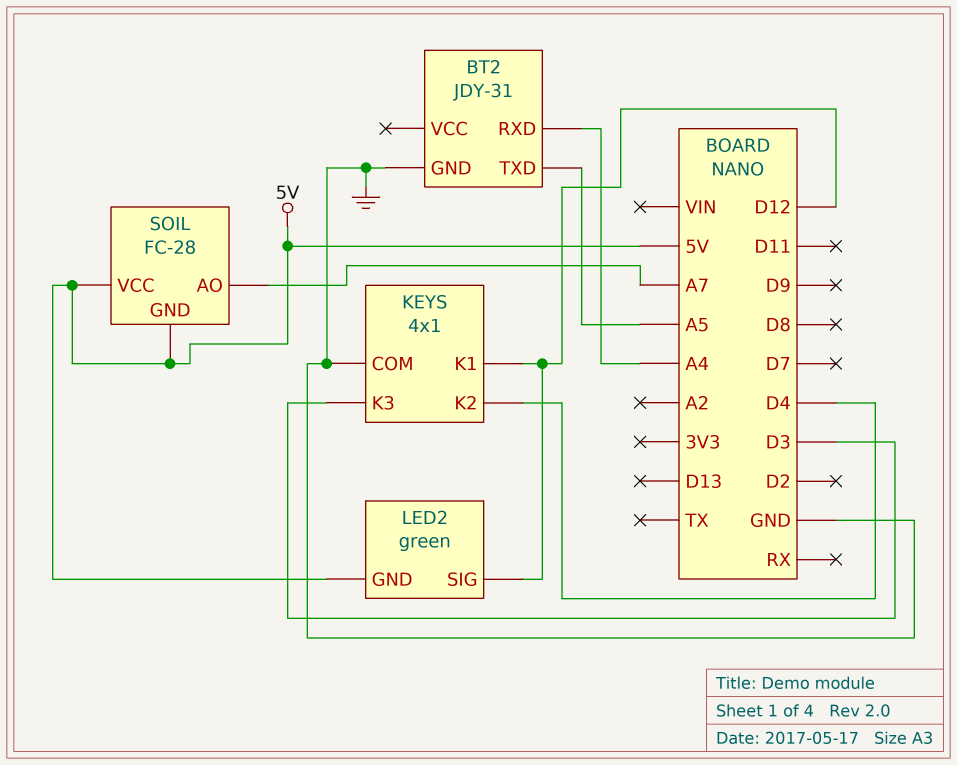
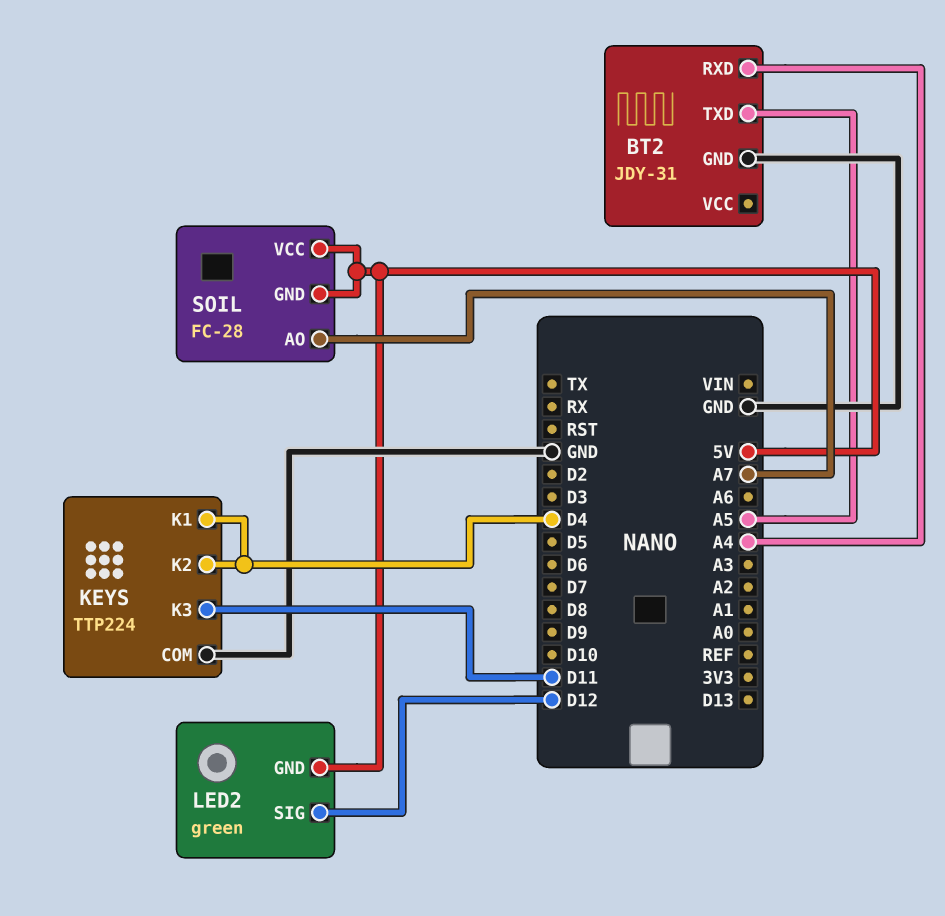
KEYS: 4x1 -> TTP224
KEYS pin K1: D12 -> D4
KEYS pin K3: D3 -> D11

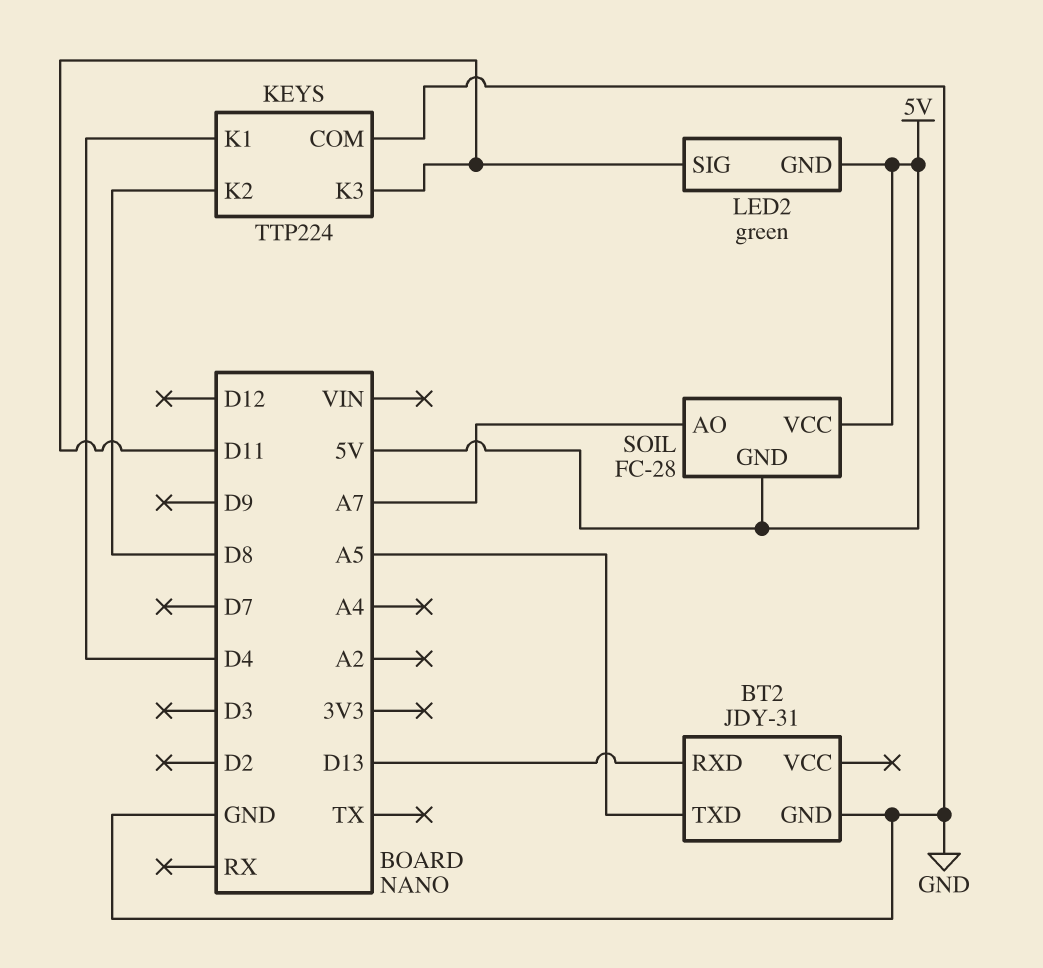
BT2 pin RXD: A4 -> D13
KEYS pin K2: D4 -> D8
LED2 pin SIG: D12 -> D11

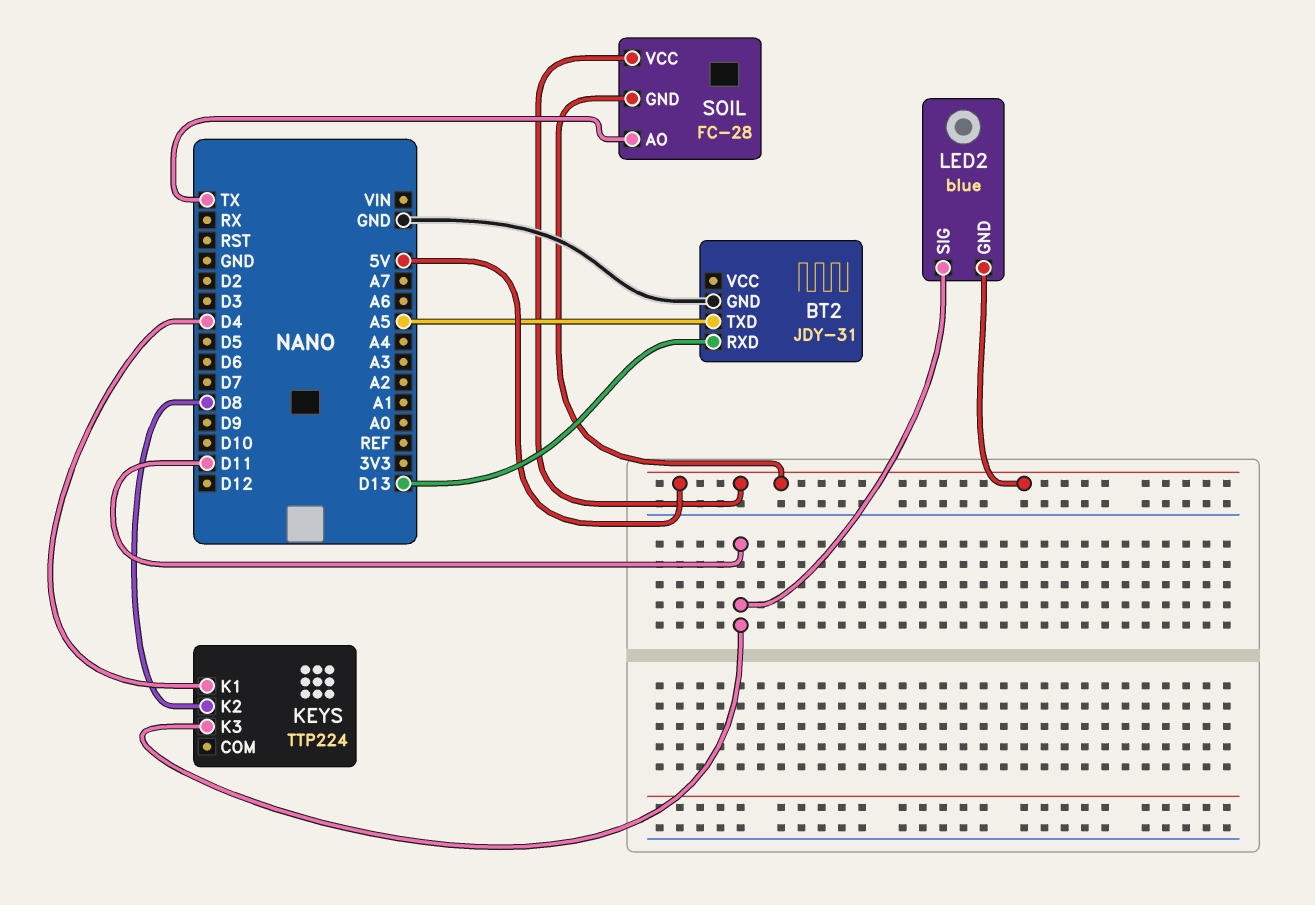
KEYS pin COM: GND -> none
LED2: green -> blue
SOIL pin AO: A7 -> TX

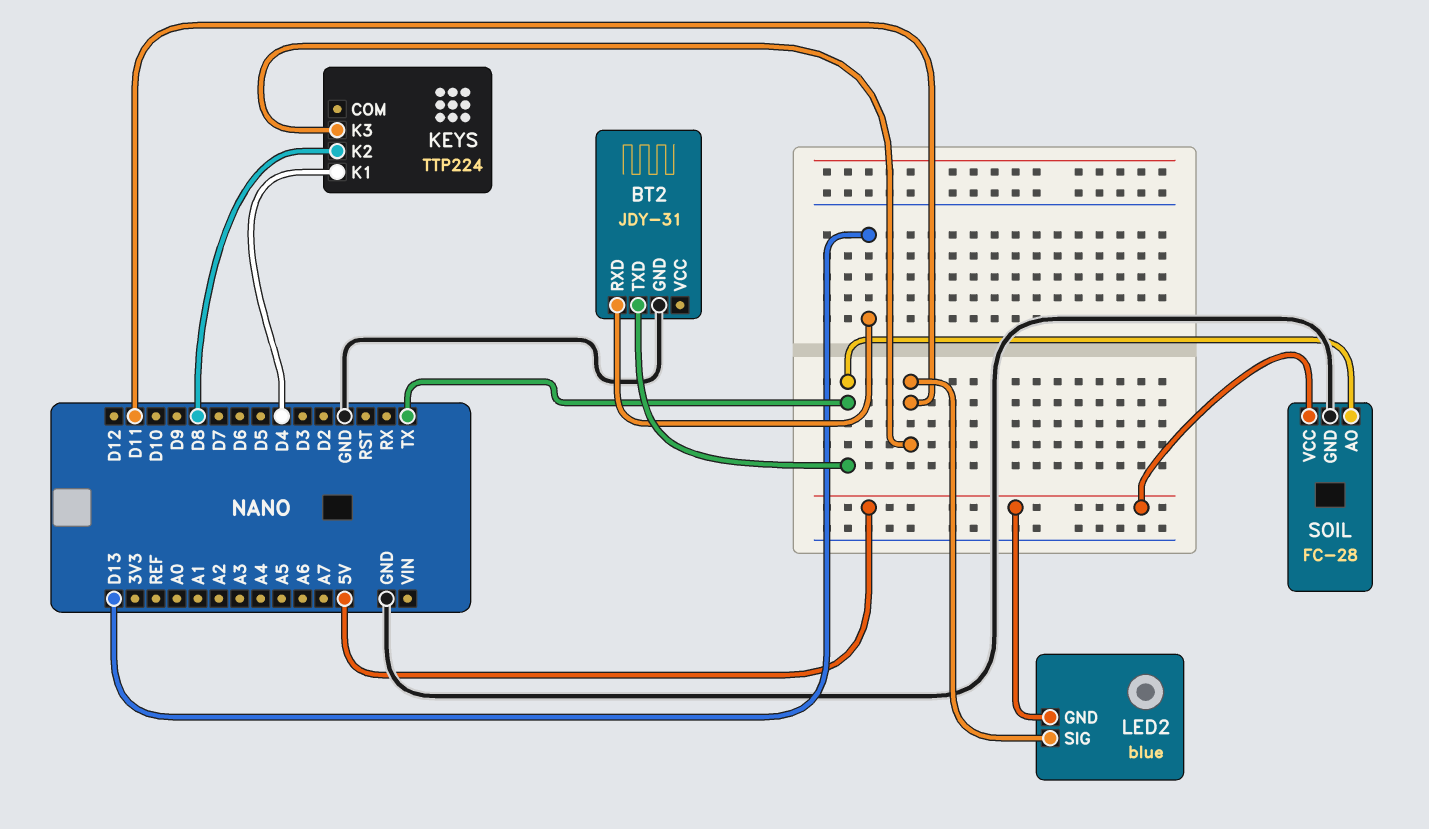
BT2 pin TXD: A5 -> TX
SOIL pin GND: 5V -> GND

WHAT IS NEEDED
Could you output all of the entries above exactly? Leave the pictures out.

OUTPUT BELOW
KEYS: 4x1 -> TTP224
KEYS pin K1: D12 -> D4
KEYS pin K3: D3 -> D11

BT2 pin RXD: A4 -> D13
KEYS pin K2: D4 -> D8
LED2 pin SIG: D12 -> D11

KEYS pin COM: GND -> none
LED2: green -> blue
SOIL pin AO: A7 -> TX

BT2 pin TXD: A5 -> TX
SOIL pin GND: 5V -> GND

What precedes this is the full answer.